→ **Problem statement**:
Keep the pictures out while you transcribe the listing below exactly.

→ **Input data**:
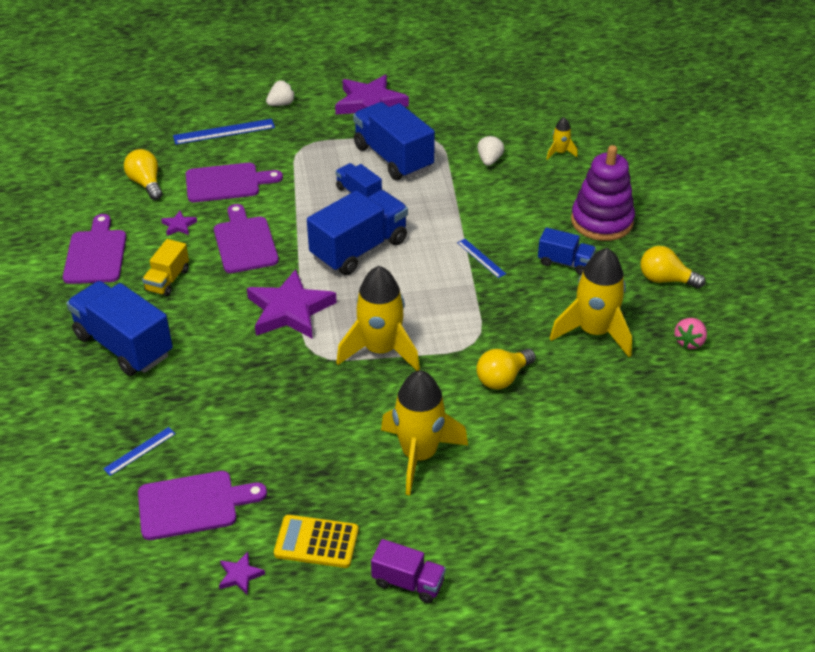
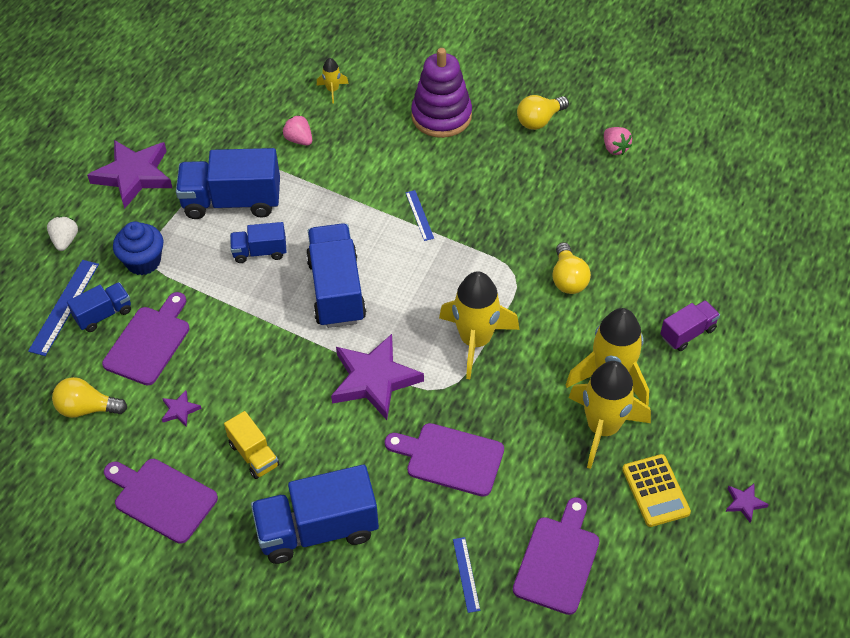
camera: 55 degrees left, 10 degrees up
(240, 575) = (656, 560): purple star -> purple star (744, 503)
(244, 242) = (251, 369): purple cutting board -> purple cutting board (450, 458)
(296, 145) = (143, 262): none -> blue cupcake
(316, 542) = (655, 491): yellow calculator -> yellow calculator turned 60 degrees counterclockwise
(408, 582) = (732, 450): purple truck -> purple truck (687, 333)
(481, 258) = (419, 215): blue ruler -> blue ruler turned 75 degrees clockwise
(489, 160) = (299, 140): white strawberry -> pink strawberry
(565, 263) = (470, 167): blue truck -> blue truck (103, 314)
(594, 332) = (562, 196): yellow rocket -> yellow rocket (602, 428)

→ **Exercise result**:
camera: 55 degrees left, 10 degrees up
(240, 575) = (656, 560): purple star -> purple star (744, 503)
(244, 242) = (251, 369): purple cutting board -> purple cutting board (450, 458)
(296, 145) = (143, 262): none -> blue cupcake
(316, 542) = (655, 491): yellow calculator -> yellow calculator turned 60 degrees counterclockwise
(408, 582) = (732, 450): purple truck -> purple truck (687, 333)
(481, 258) = (419, 215): blue ruler -> blue ruler turned 75 degrees clockwise
(489, 160) = (299, 140): white strawberry -> pink strawberry
(565, 263) = (470, 167): blue truck -> blue truck (103, 314)
(594, 332) = (562, 196): yellow rocket -> yellow rocket (602, 428)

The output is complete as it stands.